### What is being asked
What you return must match the listing exactly, with every image removed.

** Exercise input follows **

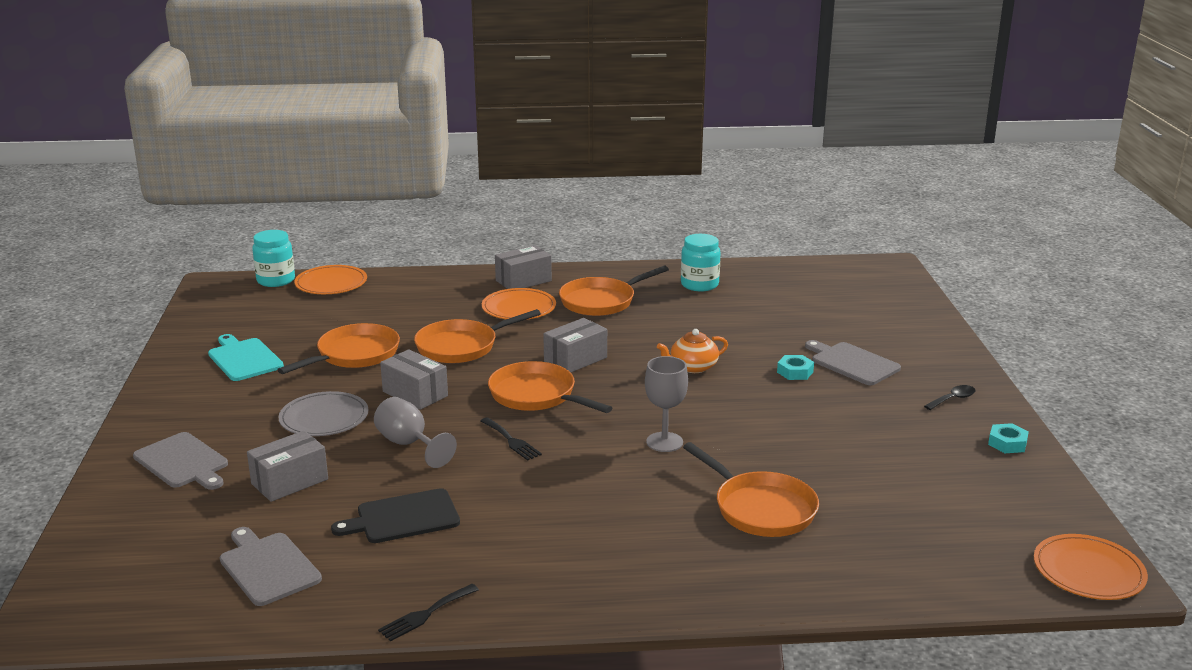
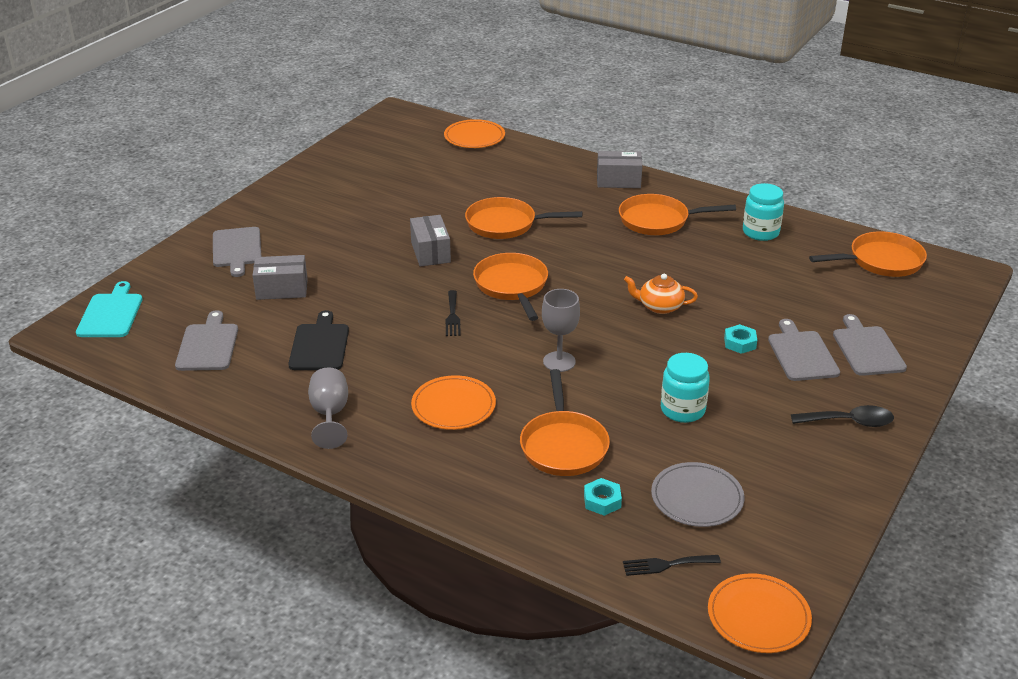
camera: 35 degrees right, 10 degrees up
(244, 358) = (352, 182): turquoise cutting board -> turquoise cutting board (111, 314)
(276, 280) = (439, 122): turquoise jar -> turquoise jar (682, 410)
(324, 418) = (352, 249): grey plate -> grey plate (697, 498)
(354, 355) = (425, 205): orange pan -> orange pan (881, 261)
(403, 517) = (320, 345): black cutting board -> black cutting board turned 75 degrees clockwise
(409, 444) = (382, 291): grey goblet -> grey goblet (330, 415)
(425, 614) = (259, 419): black fork -> black fork (666, 565)
(519, 308) = (586, 204): orange plate -> orange plate (453, 406)
(575, 359) = (576, 266): grey box -> none
(894, 342) = (867, 349): none -> grey cutting board
(953, 399) = (849, 422): black spoon -> black spoon, size x1.55
(1007, 443) = (843, 481): turquoise nut -> turquoise nut (602, 501)

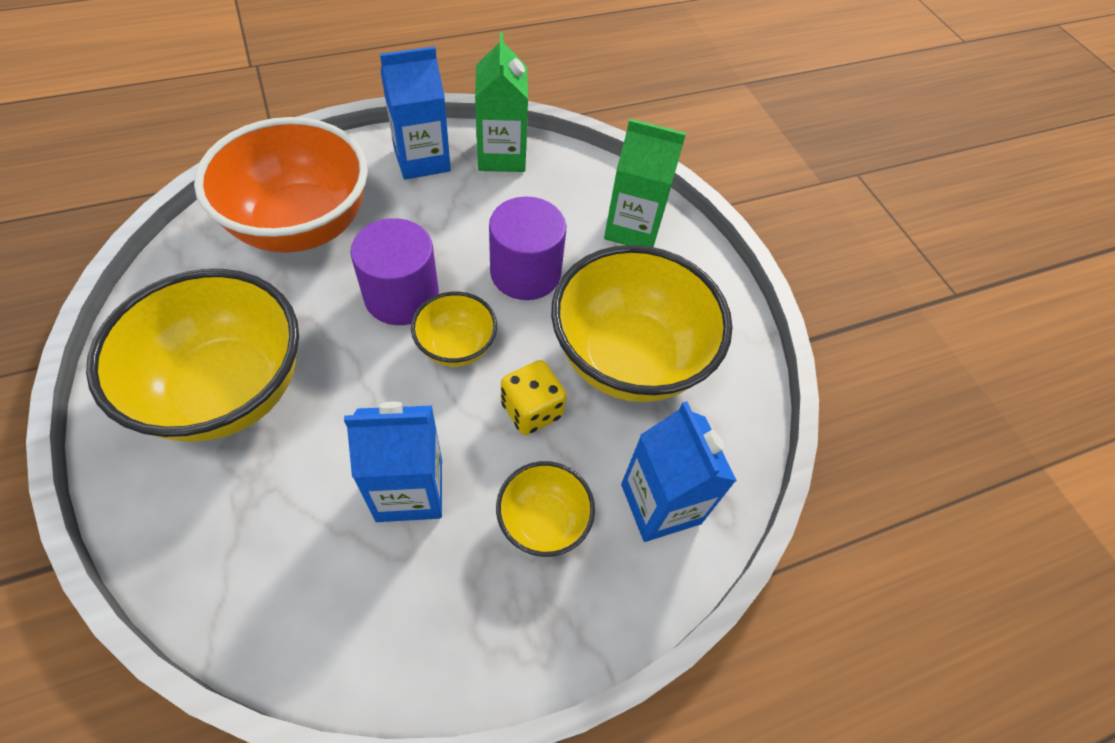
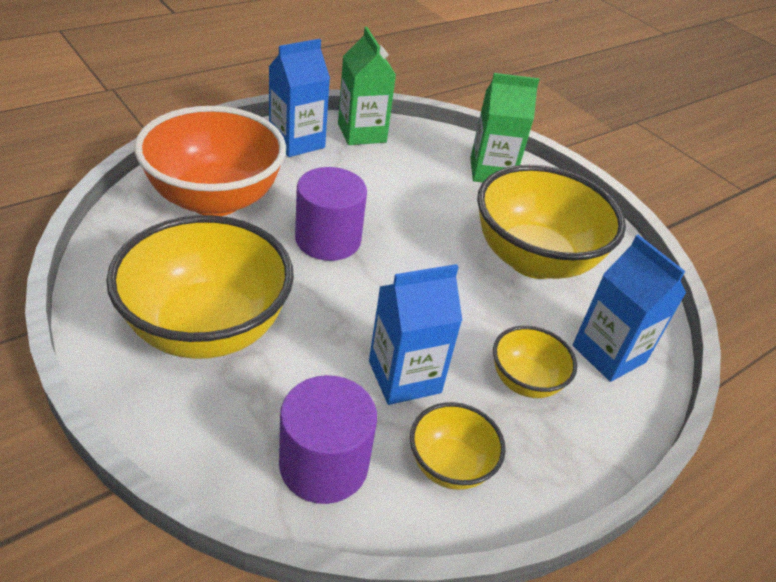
camera: 15 degrees left, 15 degrees down
(456, 347) = (392, 269): yellow bowl -> yellow bowl (450, 465)
(525, 273) = (422, 211): purple cylinder -> purple cylinder (324, 464)
(531, 410) = (476, 305): yellow dice -> none

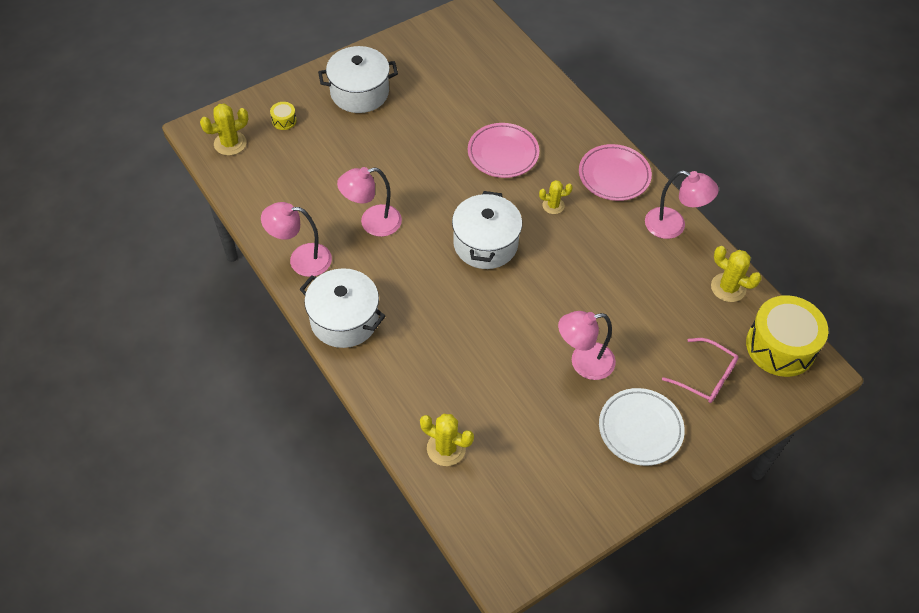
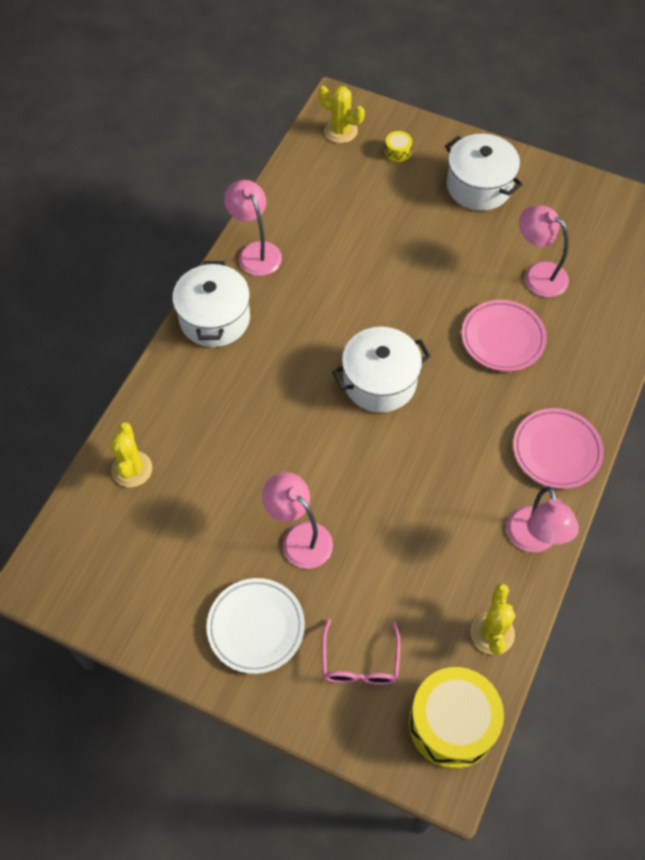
camera: 60 degrees right, 5 degrees up
(372, 223) = (335, 280): pink lamp -> pink lamp (538, 274)
(553, 205) = (472, 415): yellow cactus -> none

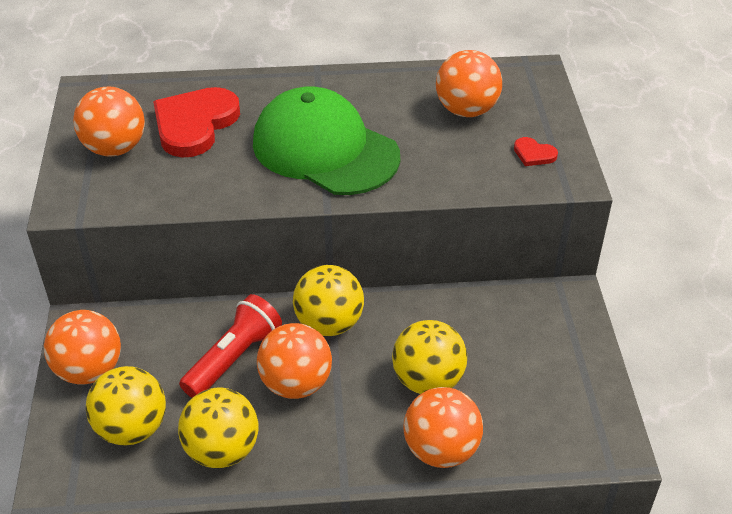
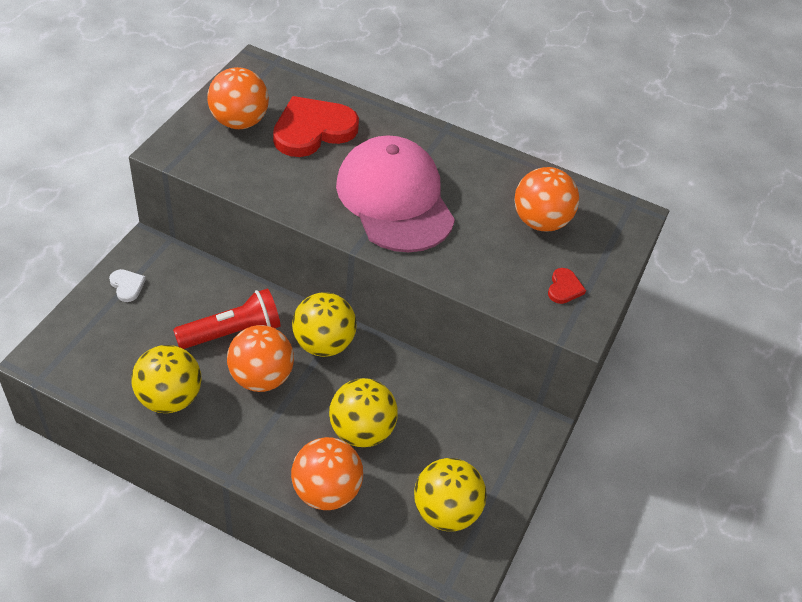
camera: 25 degrees right, 5 degrees up
(89, 370) = (127, 286): orange ball -> white heart
(132, 428) = (122, 346): yellow ball -> yellow ball (445, 511)
(325, 149) = (395, 199): green cap -> pink cap
(534, 154) = (564, 288): red heart -> red heart turned 135 degrees counterclockwise

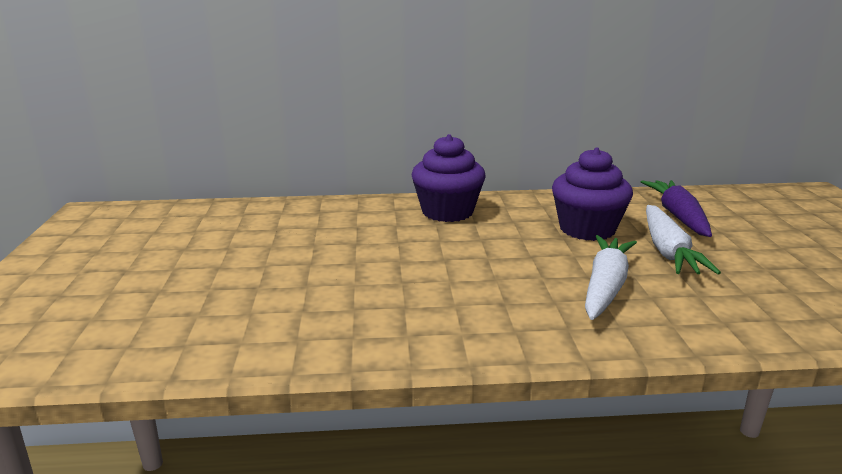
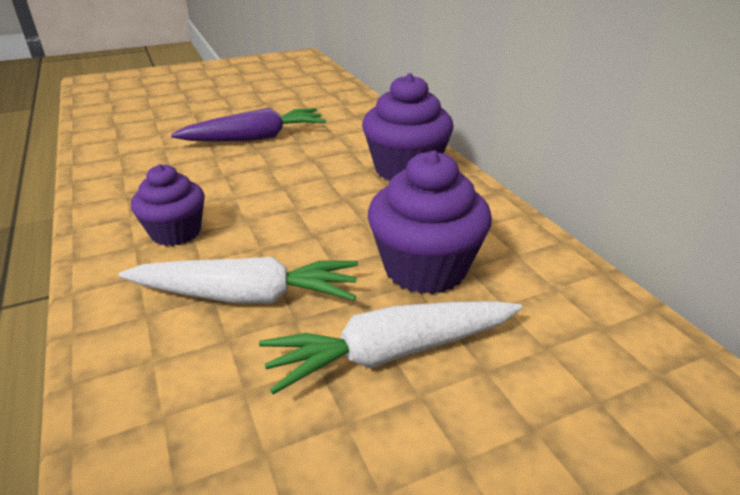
camera: 70 degrees right, 10 degrees up
(503, 309) = (176, 232): none -> purple cupcake
(678, 216) = (561, 365): purple carrot -> purple carrot (255, 138)

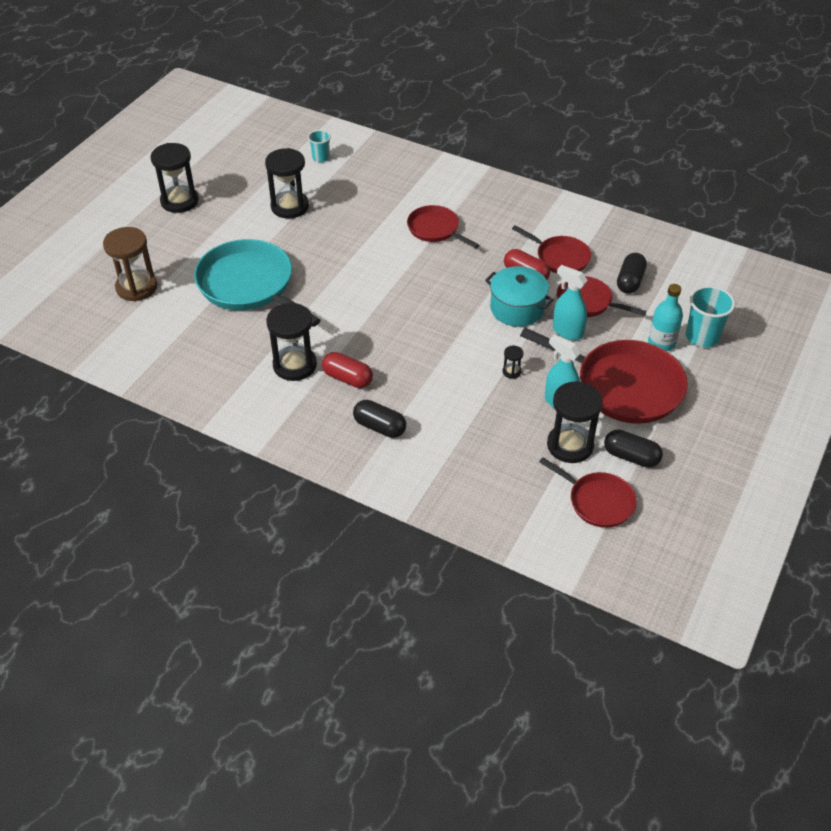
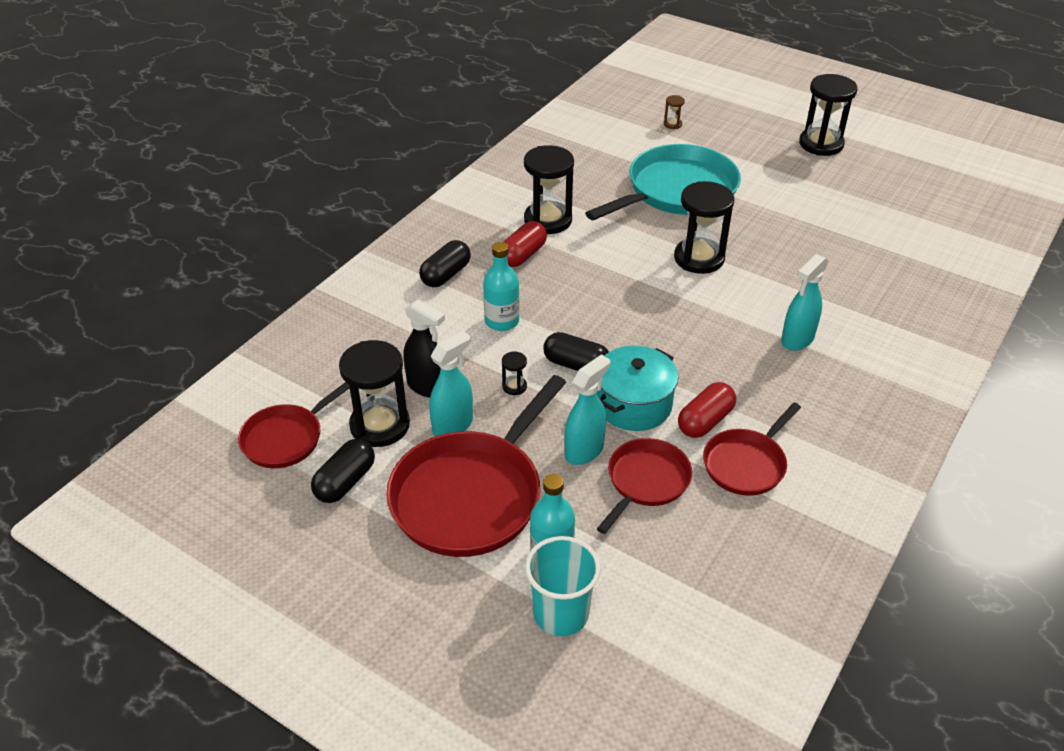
camera: 95 degrees right, 5 degrees down
(136, 287) = (672, 124): brown hourglass -> brown hourglass, size x0.43
(290, 207) = (825, 219): black hourglass -> black hourglass (699, 258)
(321, 157) = (937, 245): turquoise cup -> none
(435, 229) = (797, 339): red pan -> turquoise spray bottle
(437, 385) = (502, 321): none -> turquoise bottle
(522, 422) = (427, 387): none -> black spray bottle
(630, 281) = (694, 542): black capsule -> black capsule (576, 365)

** End of Exercise input **

### Solution below
camera: 35 degrees right, 10 degrees up
(244, 358) = (352, 182): turquoise cutting board -> turquoise cutting board (111, 314)
(276, 280) = (439, 122): turquoise jar -> turquoise jar (682, 410)
(324, 418) = (352, 249): grey plate -> grey plate (697, 498)
(354, 355) = (425, 205): orange pan -> orange pan (881, 261)
(403, 517) = (320, 345): black cutting board -> black cutting board turned 75 degrees clockwise
(409, 444) = (382, 291): grey goblet -> grey goblet (330, 415)
(425, 614) = (259, 419): black fork -> black fork (666, 565)
(519, 308) = (586, 204): orange plate -> orange plate (453, 406)
(575, 359) = (576, 266): grey box -> none
(894, 342) = (867, 349): none -> grey cutting board
(953, 399) = (849, 422): black spoon -> black spoon, size x1.55
(1007, 443) = (843, 481): turquoise nut -> turquoise nut (602, 501)

camera: 15 degrees left, 15 degrees down
(456, 347) = (392, 269): yellow bowl -> yellow bowl (450, 465)
(525, 273) = (422, 211): purple cylinder -> purple cylinder (324, 464)
(531, 410) = (476, 305): yellow dice -> none

camera: 60 degrees right, 5 degrees up
(372, 223) = (335, 280): pink lamp -> pink lamp (538, 274)
(553, 205) = (472, 415): yellow cactus -> none

camera: 25 degrees right, 5 degrees up
(89, 370) = (127, 286): orange ball -> white heart
(132, 428) = (122, 346): yellow ball -> yellow ball (445, 511)
(325, 149) = (395, 199): green cap -> pink cap
(534, 154) = (564, 288): red heart -> red heart turned 135 degrees counterclockwise

camera: 70 degrees right, 10 degrees up
(503, 309) = (176, 232): none -> purple cupcake
(678, 216) = (561, 365): purple carrot -> purple carrot (255, 138)

camera: 95 degrees right, 5 degrees down
(136, 287) = (672, 124): brown hourglass -> brown hourglass, size x0.43
(290, 207) = (825, 219): black hourglass -> black hourglass (699, 258)
(321, 157) = (937, 245): turquoise cup -> none
(435, 229) = (797, 339): red pan -> turquoise spray bottle
(437, 385) = (502, 321): none -> turquoise bottle
(522, 422) = (427, 387): none -> black spray bottle
(630, 281) = (694, 542): black capsule -> black capsule (576, 365)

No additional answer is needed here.